Stored records
◆ ◆ ◆ ◆ ◆ ◆ ◆
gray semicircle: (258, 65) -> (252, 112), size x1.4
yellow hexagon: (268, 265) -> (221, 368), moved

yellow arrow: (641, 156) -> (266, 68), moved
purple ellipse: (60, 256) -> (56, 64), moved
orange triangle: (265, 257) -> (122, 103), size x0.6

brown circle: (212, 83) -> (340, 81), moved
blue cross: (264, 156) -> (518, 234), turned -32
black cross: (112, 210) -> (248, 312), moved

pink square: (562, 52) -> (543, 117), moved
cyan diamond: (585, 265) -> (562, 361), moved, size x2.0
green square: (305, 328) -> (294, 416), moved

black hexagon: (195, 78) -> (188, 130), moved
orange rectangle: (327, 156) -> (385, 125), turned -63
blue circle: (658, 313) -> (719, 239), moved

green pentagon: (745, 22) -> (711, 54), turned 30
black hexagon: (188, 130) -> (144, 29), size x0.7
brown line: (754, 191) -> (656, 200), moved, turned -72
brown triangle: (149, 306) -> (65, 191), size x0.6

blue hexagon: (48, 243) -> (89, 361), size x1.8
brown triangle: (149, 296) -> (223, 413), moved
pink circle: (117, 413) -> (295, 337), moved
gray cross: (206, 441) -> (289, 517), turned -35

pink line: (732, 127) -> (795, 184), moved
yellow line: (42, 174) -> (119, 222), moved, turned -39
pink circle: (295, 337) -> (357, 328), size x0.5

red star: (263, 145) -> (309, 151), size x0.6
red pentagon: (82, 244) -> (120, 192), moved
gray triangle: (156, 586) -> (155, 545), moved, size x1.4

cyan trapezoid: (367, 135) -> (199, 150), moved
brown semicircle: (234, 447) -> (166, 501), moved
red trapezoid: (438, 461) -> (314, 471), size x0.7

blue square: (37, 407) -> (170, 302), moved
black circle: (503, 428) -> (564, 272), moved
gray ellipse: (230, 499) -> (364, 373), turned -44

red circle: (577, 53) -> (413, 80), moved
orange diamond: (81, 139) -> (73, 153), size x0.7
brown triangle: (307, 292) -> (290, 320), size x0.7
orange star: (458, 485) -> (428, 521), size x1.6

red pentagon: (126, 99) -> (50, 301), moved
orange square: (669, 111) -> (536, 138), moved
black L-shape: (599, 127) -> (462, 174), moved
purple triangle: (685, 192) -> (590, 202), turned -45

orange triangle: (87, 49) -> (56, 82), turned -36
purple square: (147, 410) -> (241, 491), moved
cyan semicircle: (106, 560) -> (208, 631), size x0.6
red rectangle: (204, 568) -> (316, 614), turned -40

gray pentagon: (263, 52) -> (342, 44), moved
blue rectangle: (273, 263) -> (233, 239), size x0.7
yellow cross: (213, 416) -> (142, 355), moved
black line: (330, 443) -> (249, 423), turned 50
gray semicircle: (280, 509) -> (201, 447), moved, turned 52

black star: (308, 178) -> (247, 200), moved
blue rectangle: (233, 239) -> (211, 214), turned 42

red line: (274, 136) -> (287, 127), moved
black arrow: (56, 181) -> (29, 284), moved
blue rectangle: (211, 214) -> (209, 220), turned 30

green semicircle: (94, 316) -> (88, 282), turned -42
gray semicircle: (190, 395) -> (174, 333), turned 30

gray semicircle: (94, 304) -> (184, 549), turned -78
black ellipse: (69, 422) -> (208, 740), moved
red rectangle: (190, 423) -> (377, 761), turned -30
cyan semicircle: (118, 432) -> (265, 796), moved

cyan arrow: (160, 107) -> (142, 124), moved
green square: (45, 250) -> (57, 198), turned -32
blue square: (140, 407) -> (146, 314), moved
◆ ◆ ◆ ◆ ◆ ◆ ◆
Task prompt: Set all of the records down again, exactly as they stand.

Completed task:
gray semicircle: (258, 65) -> (252, 112), size x1.4
yellow hexagon: (268, 265) -> (221, 368), moved

yellow arrow: (641, 156) -> (266, 68), moved
purple ellipse: (60, 256) -> (56, 64), moved
orange triangle: (265, 257) -> (122, 103), size x0.6

brown circle: (212, 83) -> (340, 81), moved
blue cross: (264, 156) -> (518, 234), turned -32
black cross: (112, 210) -> (248, 312), moved

pink square: (562, 52) -> (543, 117), moved
cyan diamond: (585, 265) -> (562, 361), moved, size x2.0
green square: (305, 328) -> (294, 416), moved

black hexagon: (195, 78) -> (188, 130), moved
orange rectangle: (327, 156) -> (385, 125), turned -63
blue circle: (658, 313) -> (719, 239), moved

green pentagon: (745, 22) -> (711, 54), turned 30
black hexagon: (188, 130) -> (144, 29), size x0.7
brown line: (754, 191) -> (656, 200), moved, turned -72
brown triangle: (149, 306) -> (65, 191), size x0.6

blue hexagon: (48, 243) -> (89, 361), size x1.8
brown triangle: (149, 296) -> (223, 413), moved
pink circle: (117, 413) -> (295, 337), moved
gray cross: (206, 441) -> (289, 517), turned -35

pink line: (732, 127) -> (795, 184), moved
yellow line: (42, 174) -> (119, 222), moved, turned -39
pink circle: (295, 337) -> (357, 328), size x0.5

red star: (263, 145) -> (309, 151), size x0.6
red pentagon: (82, 244) -> (120, 192), moved
gray triangle: (156, 586) -> (155, 545), moved, size x1.4

cyan trapezoid: (367, 135) -> (199, 150), moved
brown semicircle: (234, 447) -> (166, 501), moved
red trapezoid: (438, 461) -> (314, 471), size x0.7

blue square: (37, 407) -> (170, 302), moved
black circle: (503, 428) -> (564, 272), moved
gray ellipse: (230, 499) -> (364, 373), turned -44

red circle: (577, 53) -> (413, 80), moved
orange diamond: (81, 139) -> (73, 153), size x0.7
brown triangle: (307, 292) -> (290, 320), size x0.7
orange star: (458, 485) -> (428, 521), size x1.6

red pentagon: (126, 99) -> (50, 301), moved
orange square: (669, 111) -> (536, 138), moved
black L-shape: (599, 127) -> (462, 174), moved
purple triangle: (685, 192) -> (590, 202), turned -45

orange triangle: (87, 49) -> (56, 82), turned -36
purple square: (147, 410) -> (241, 491), moved
cyan semicircle: (106, 560) -> (208, 631), size x0.6
red rectangle: (204, 568) -> (316, 614), turned -40

gray pentagon: (263, 52) -> (342, 44), moved
blue rectangle: (273, 263) -> (233, 239), size x0.7
yellow cross: (213, 416) -> (142, 355), moved
black line: (330, 443) -> (249, 423), turned 50
gray semicircle: (280, 509) -> (201, 447), moved, turned 52

black star: (308, 178) -> (247, 200), moved
blue rectangle: (233, 239) -> (211, 214), turned 42

red line: (274, 136) -> (287, 127), moved
black arrow: (56, 181) -> (29, 284), moved
blue rectangle: (211, 214) -> (209, 220), turned 30

green semicircle: (94, 316) -> (88, 282), turned -42
gray semicircle: (190, 395) -> (174, 333), turned 30

gray semicircle: (94, 304) -> (184, 549), turned -78
black ellipse: (69, 422) -> (208, 740), moved
red rectangle: (190, 423) -> (377, 761), turned -30
cyan semicircle: (118, 432) -> (265, 796), moved

cyan arrow: (160, 107) -> (142, 124), moved
green square: (45, 250) -> (57, 198), turned -32
blue square: (140, 407) -> (146, 314), moved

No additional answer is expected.